AIM OF THE TASK: Pull out each line in the listing below that contains the word "left".

Data items:
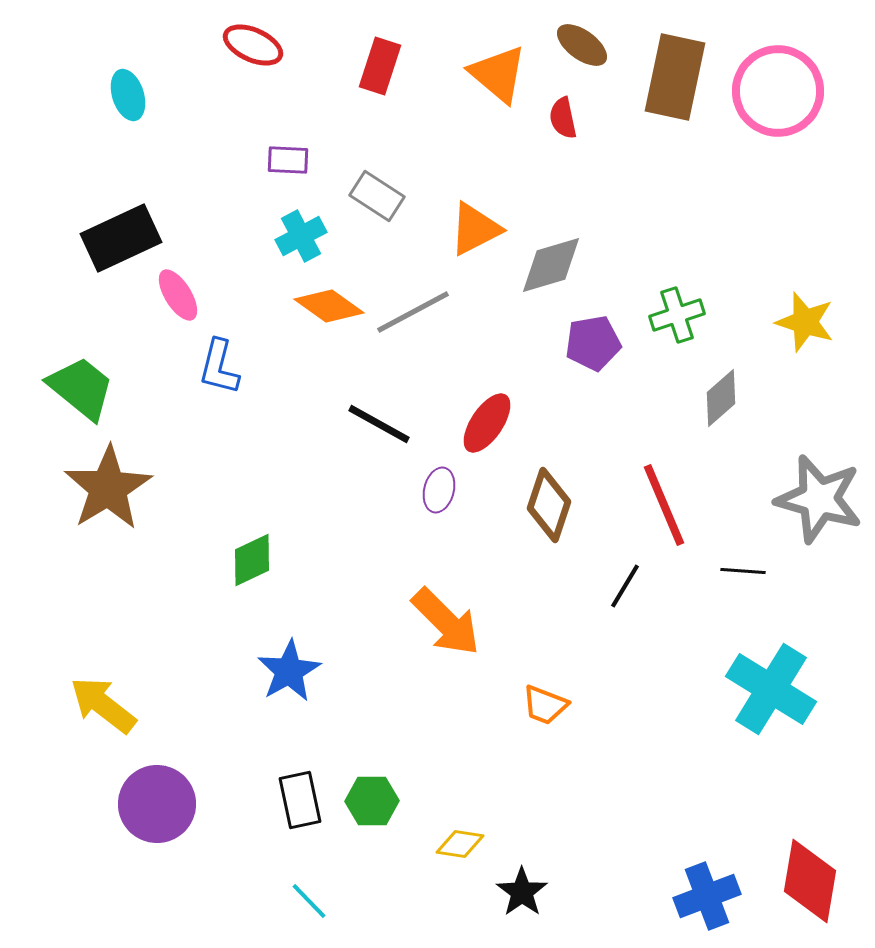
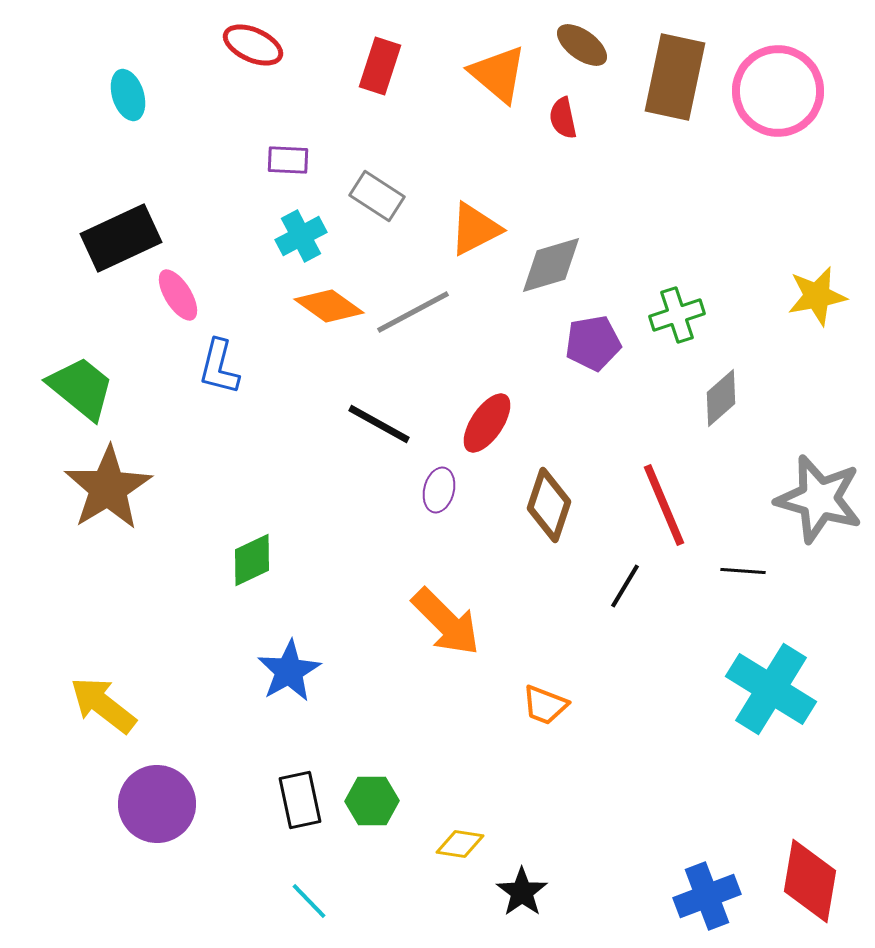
yellow star at (805, 322): moved 12 px right, 26 px up; rotated 28 degrees counterclockwise
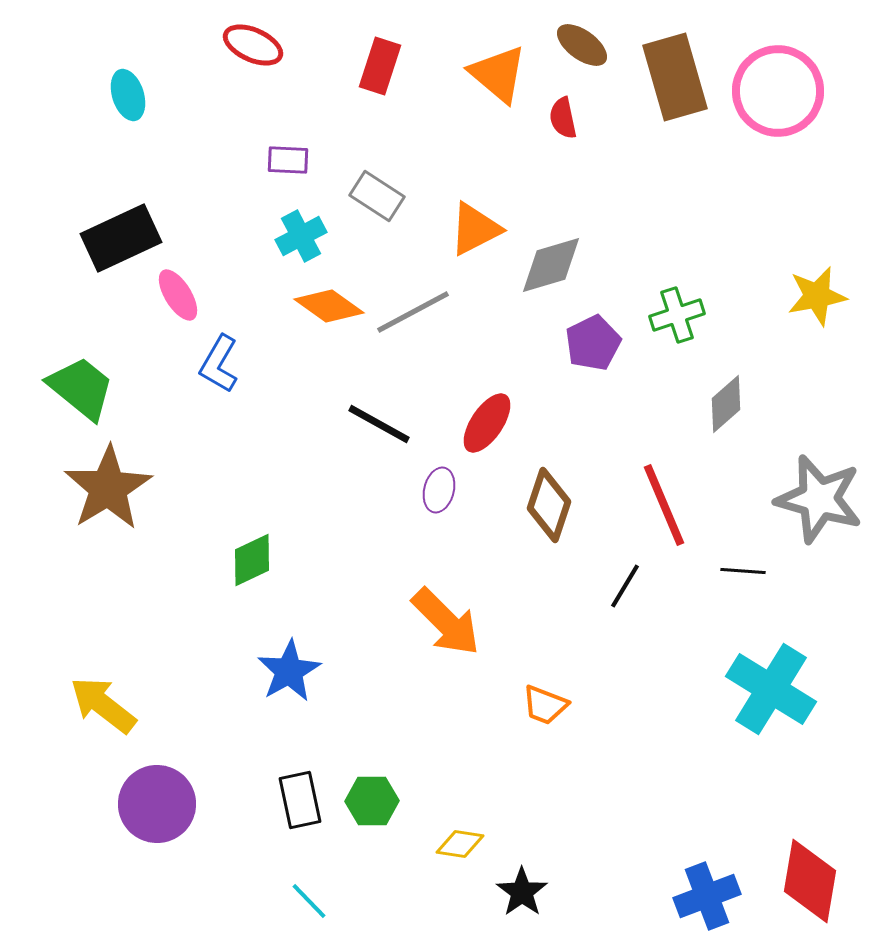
brown rectangle at (675, 77): rotated 28 degrees counterclockwise
purple pentagon at (593, 343): rotated 16 degrees counterclockwise
blue L-shape at (219, 367): moved 3 px up; rotated 16 degrees clockwise
gray diamond at (721, 398): moved 5 px right, 6 px down
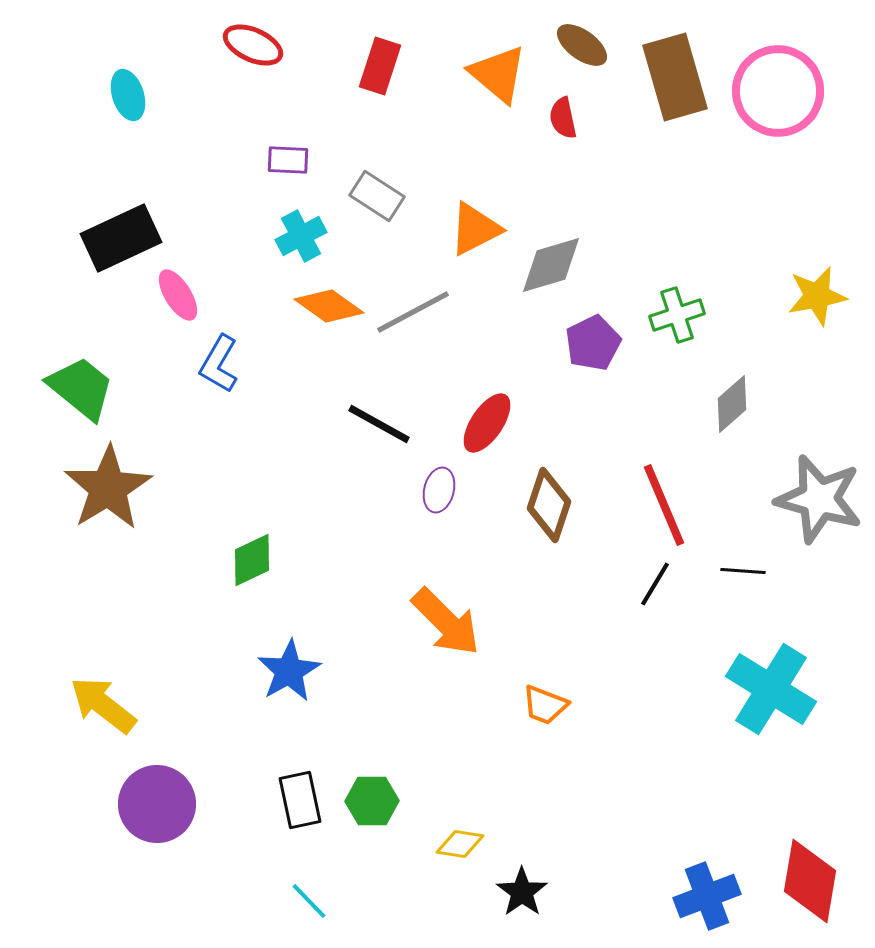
gray diamond at (726, 404): moved 6 px right
black line at (625, 586): moved 30 px right, 2 px up
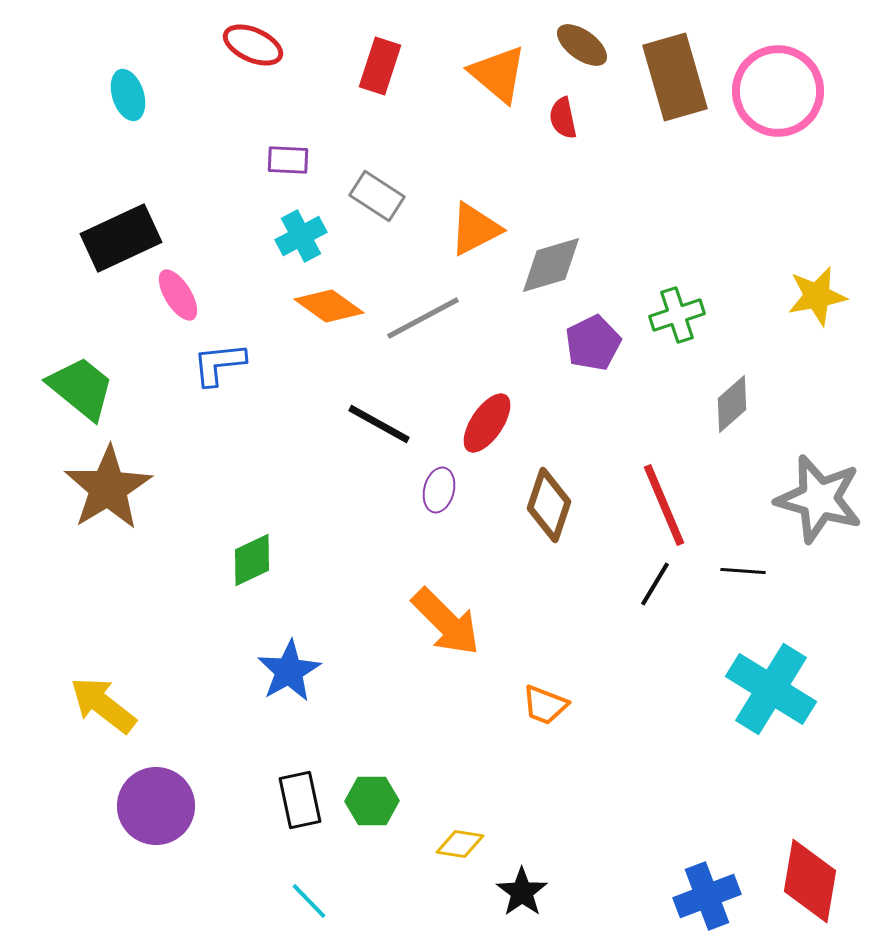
gray line at (413, 312): moved 10 px right, 6 px down
blue L-shape at (219, 364): rotated 54 degrees clockwise
purple circle at (157, 804): moved 1 px left, 2 px down
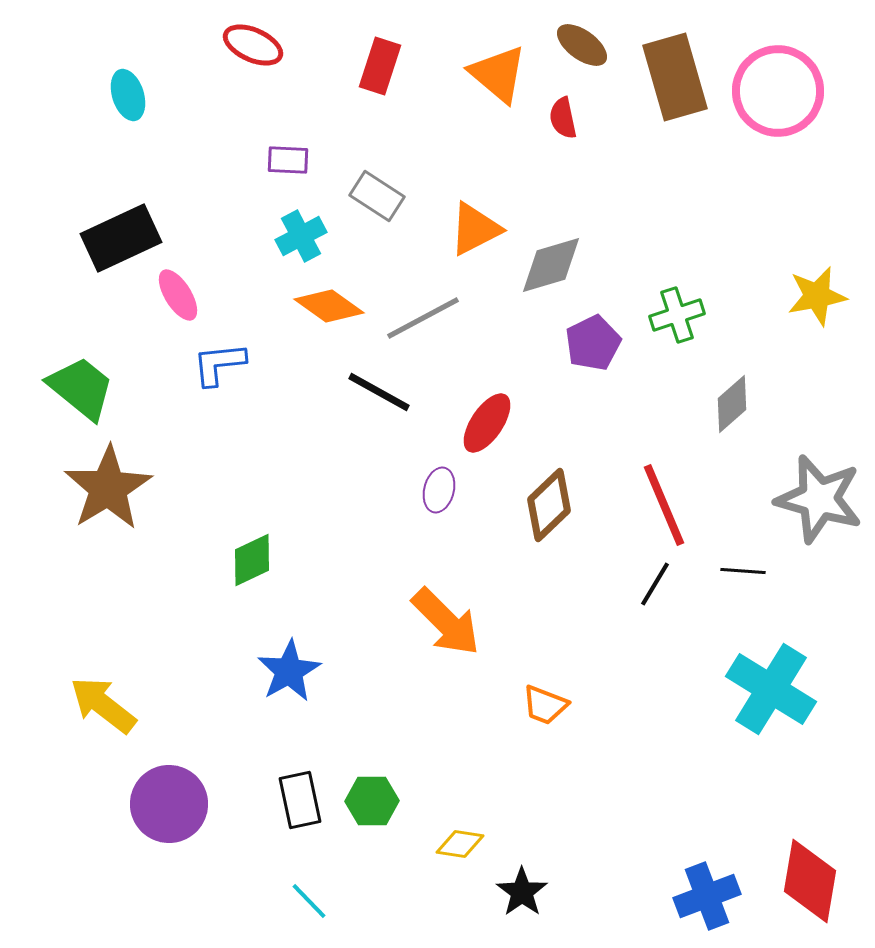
black line at (379, 424): moved 32 px up
brown diamond at (549, 505): rotated 28 degrees clockwise
purple circle at (156, 806): moved 13 px right, 2 px up
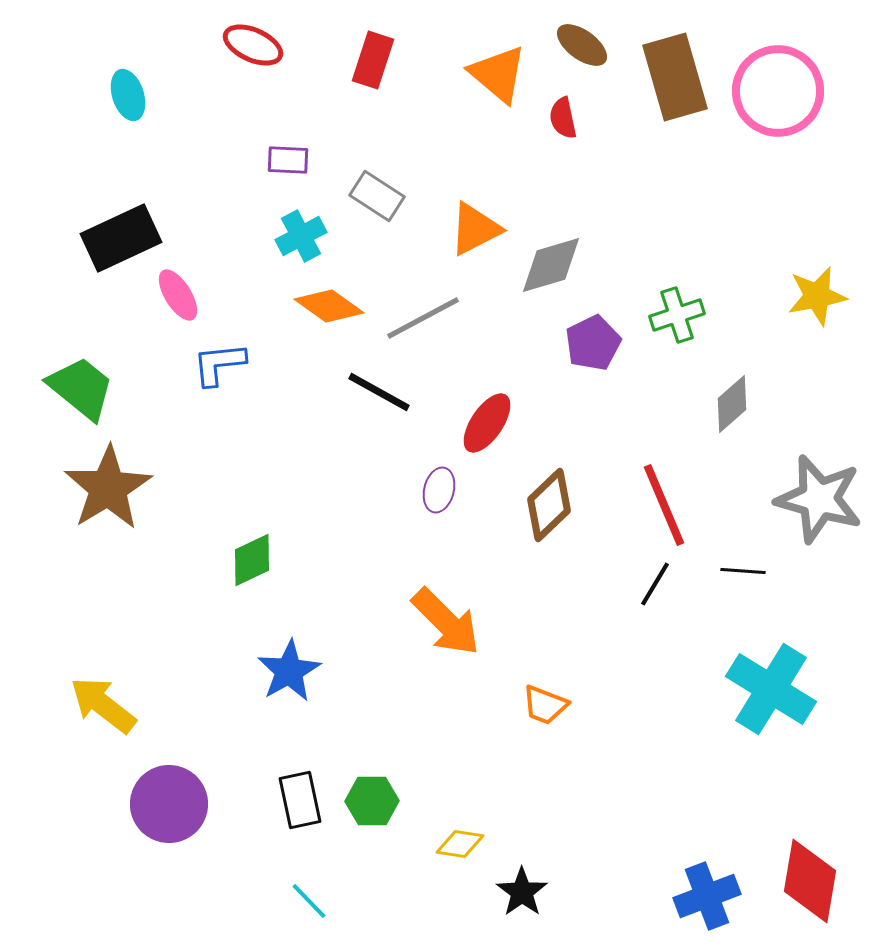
red rectangle at (380, 66): moved 7 px left, 6 px up
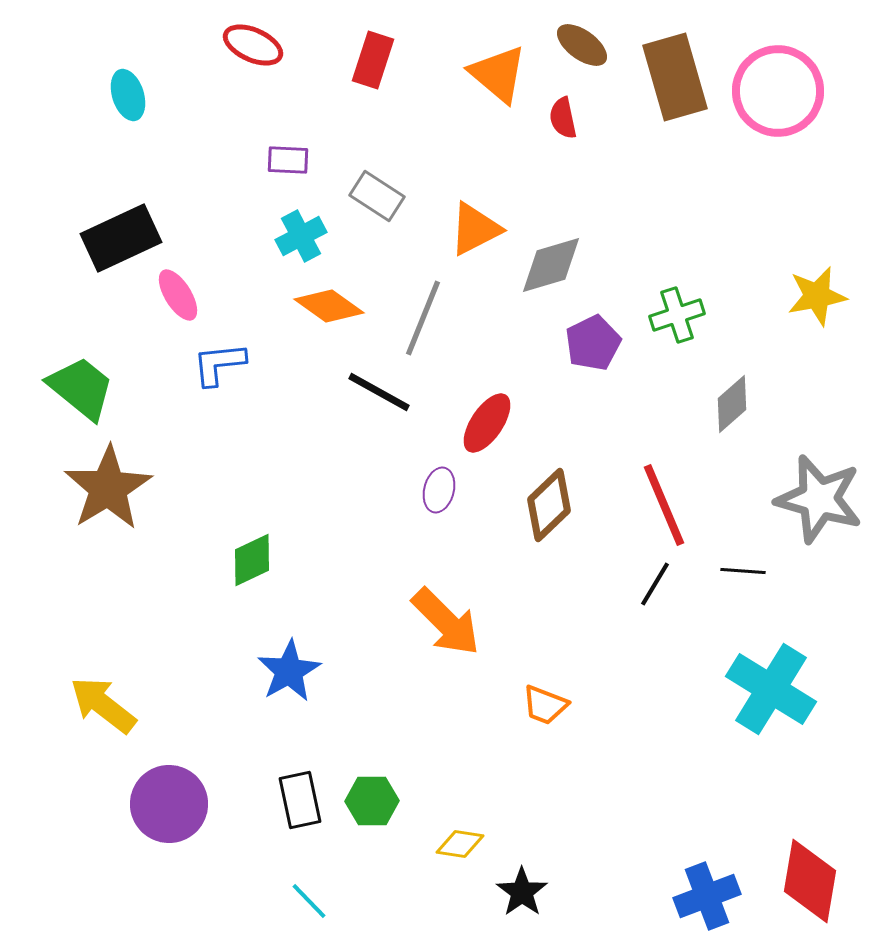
gray line at (423, 318): rotated 40 degrees counterclockwise
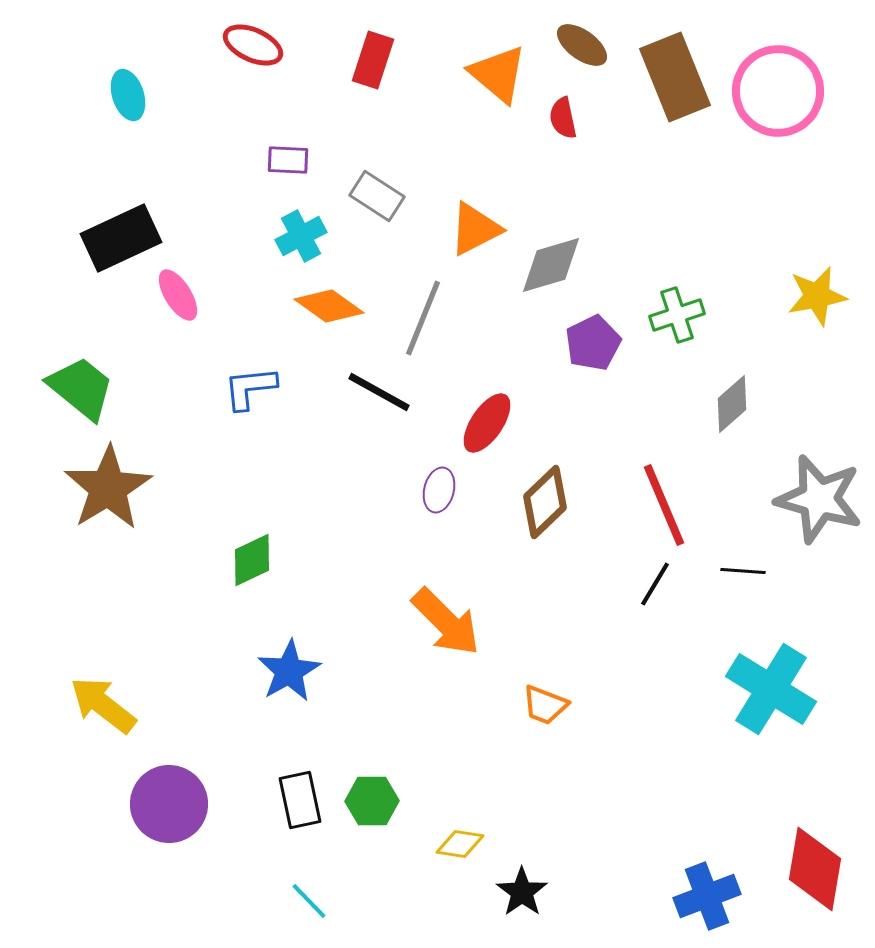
brown rectangle at (675, 77): rotated 6 degrees counterclockwise
blue L-shape at (219, 364): moved 31 px right, 24 px down
brown diamond at (549, 505): moved 4 px left, 3 px up
red diamond at (810, 881): moved 5 px right, 12 px up
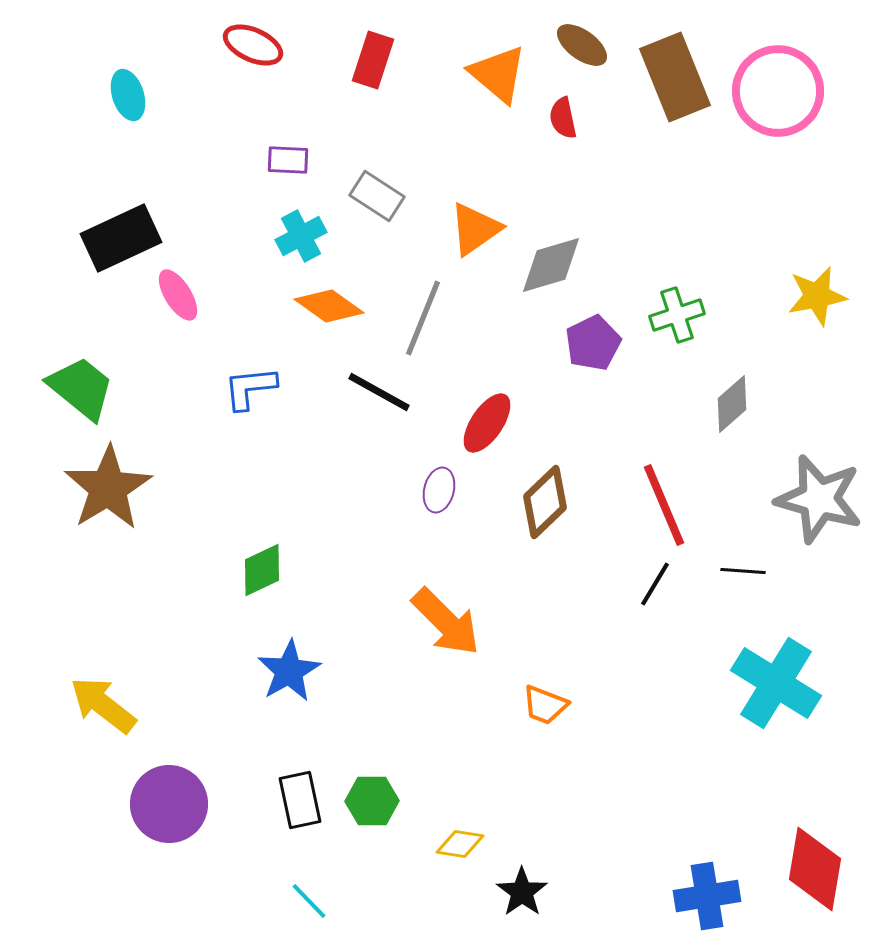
orange triangle at (475, 229): rotated 8 degrees counterclockwise
green diamond at (252, 560): moved 10 px right, 10 px down
cyan cross at (771, 689): moved 5 px right, 6 px up
blue cross at (707, 896): rotated 12 degrees clockwise
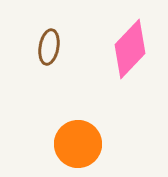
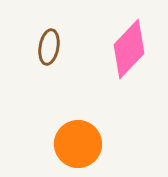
pink diamond: moved 1 px left
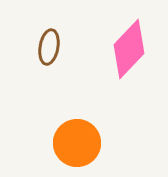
orange circle: moved 1 px left, 1 px up
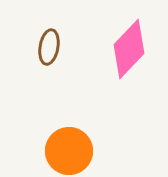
orange circle: moved 8 px left, 8 px down
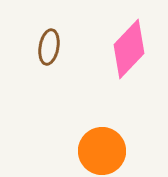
orange circle: moved 33 px right
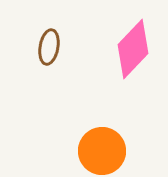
pink diamond: moved 4 px right
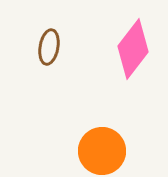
pink diamond: rotated 6 degrees counterclockwise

TASK RESULT:
purple circle at (157, 804): moved 1 px left, 2 px down
red rectangle at (380, 66): moved 7 px left, 6 px up
brown diamond at (549, 505): moved 4 px left, 3 px up
pink diamond: moved 1 px left
orange circle: moved 1 px left, 1 px up
orange circle: moved 8 px left, 8 px down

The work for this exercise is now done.